### Instructions to follow:
For the records that follow, return only the count of lines containing the string "none".

### Task input:
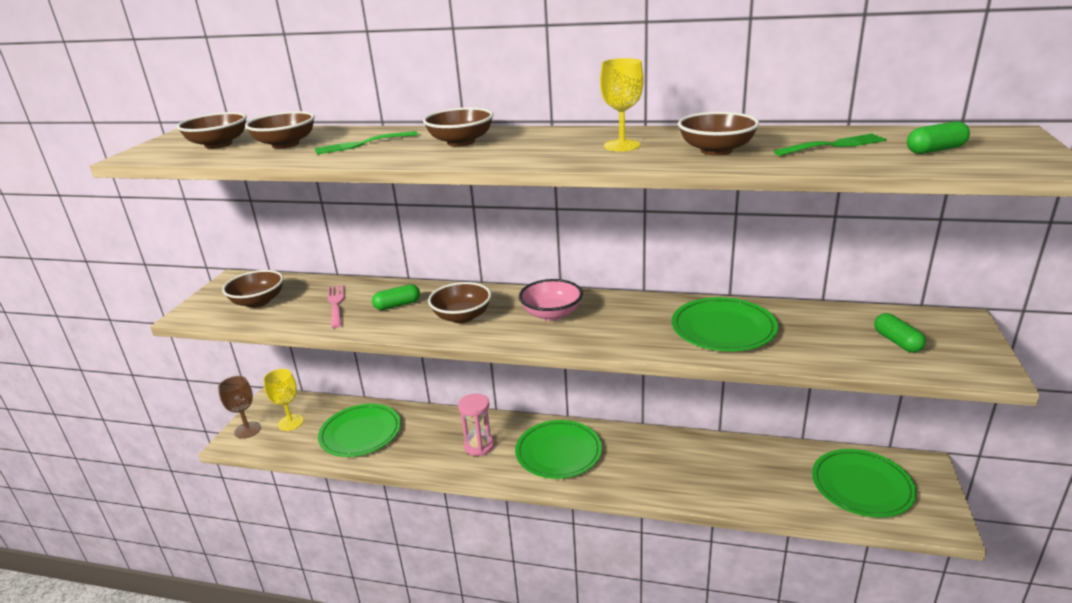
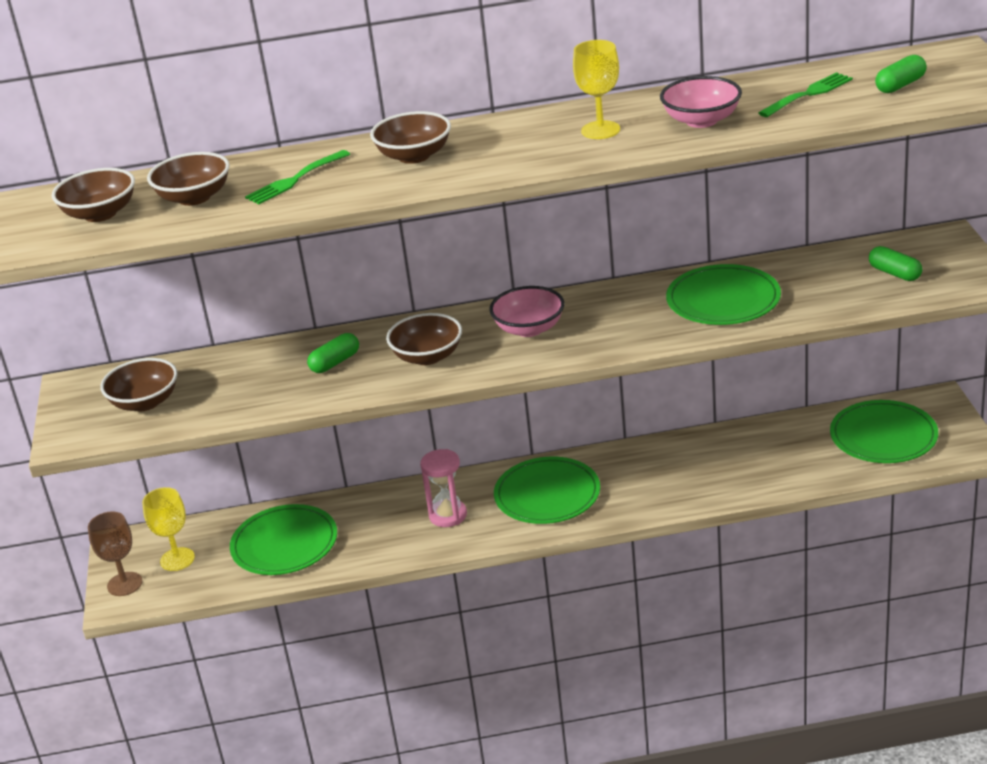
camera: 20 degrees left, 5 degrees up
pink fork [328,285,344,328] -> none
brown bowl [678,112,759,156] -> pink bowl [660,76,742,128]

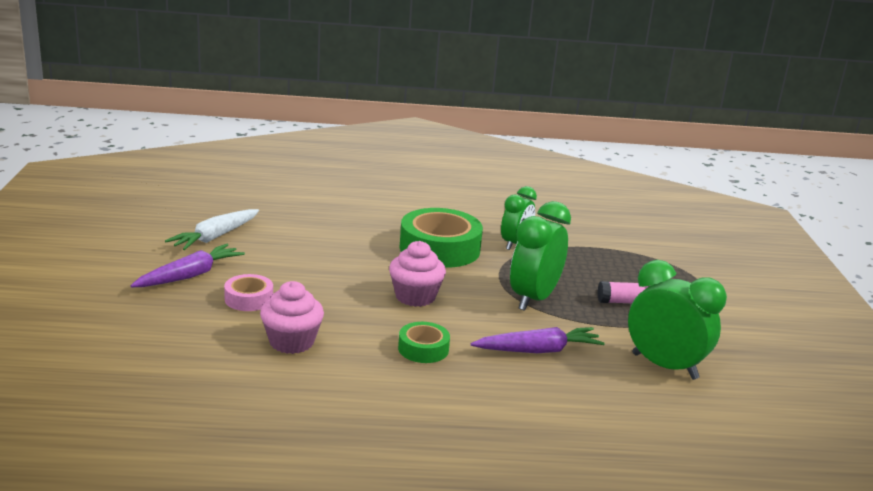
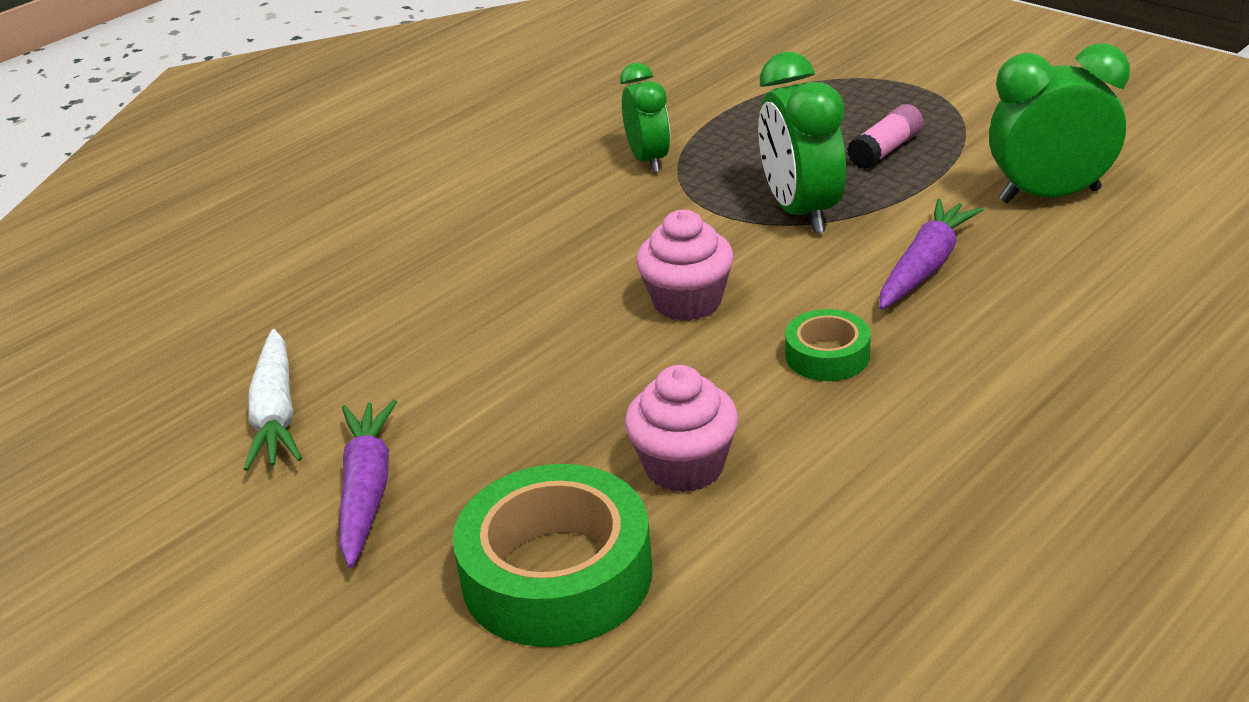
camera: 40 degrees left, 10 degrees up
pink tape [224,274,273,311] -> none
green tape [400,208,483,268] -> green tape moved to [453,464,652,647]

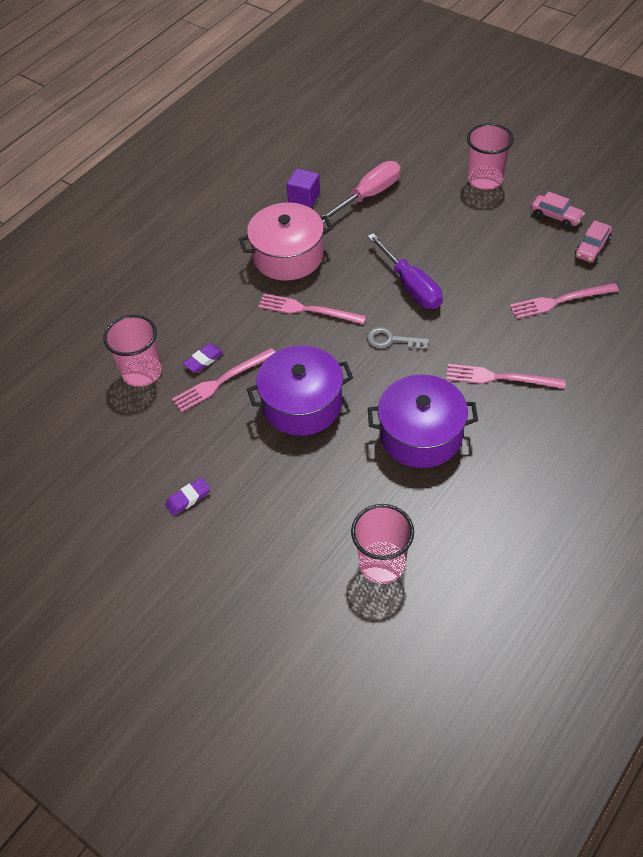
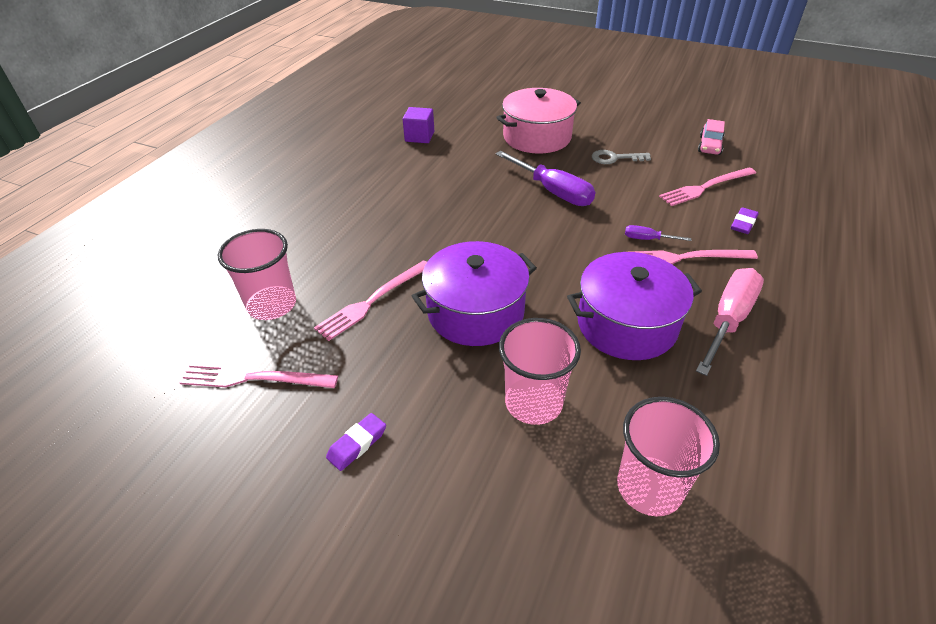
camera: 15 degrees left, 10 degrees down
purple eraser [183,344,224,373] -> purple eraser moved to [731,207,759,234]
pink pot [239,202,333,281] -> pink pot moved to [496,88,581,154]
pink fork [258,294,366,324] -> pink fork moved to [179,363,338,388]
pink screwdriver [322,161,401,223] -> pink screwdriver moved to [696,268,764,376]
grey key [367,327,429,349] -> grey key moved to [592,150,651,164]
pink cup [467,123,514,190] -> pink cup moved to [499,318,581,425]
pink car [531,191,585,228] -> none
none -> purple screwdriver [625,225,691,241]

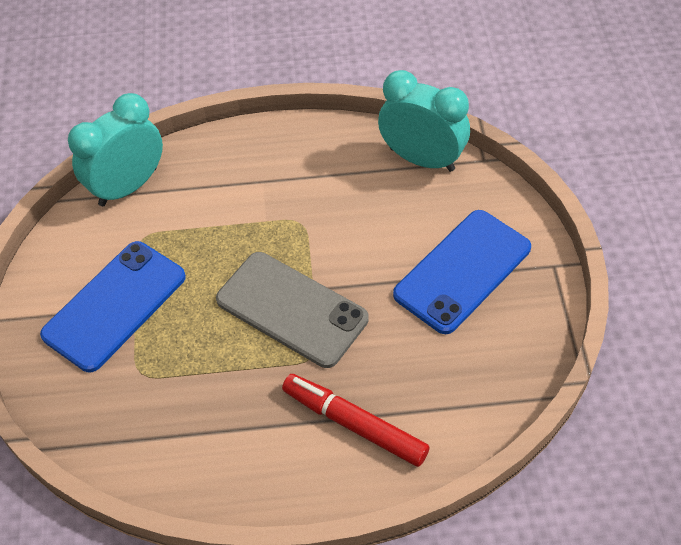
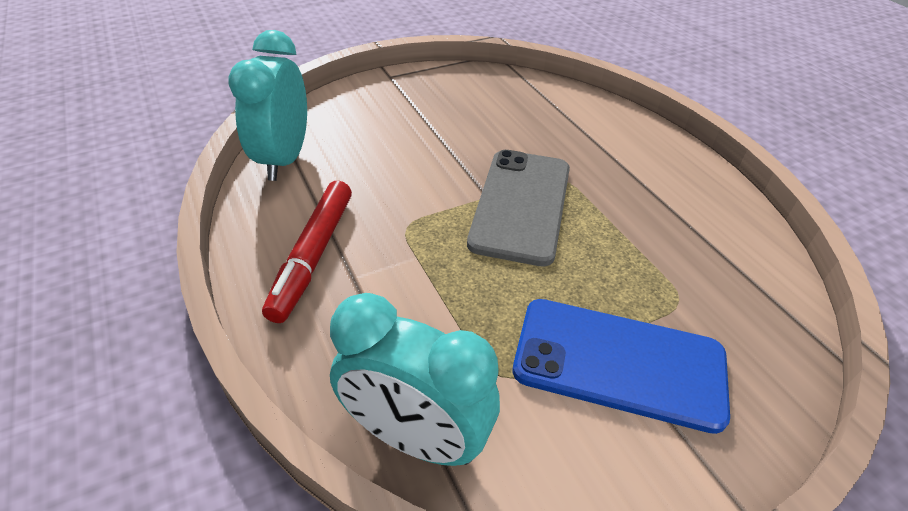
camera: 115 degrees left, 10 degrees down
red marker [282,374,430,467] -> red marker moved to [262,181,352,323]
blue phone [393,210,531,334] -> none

### Your response:
5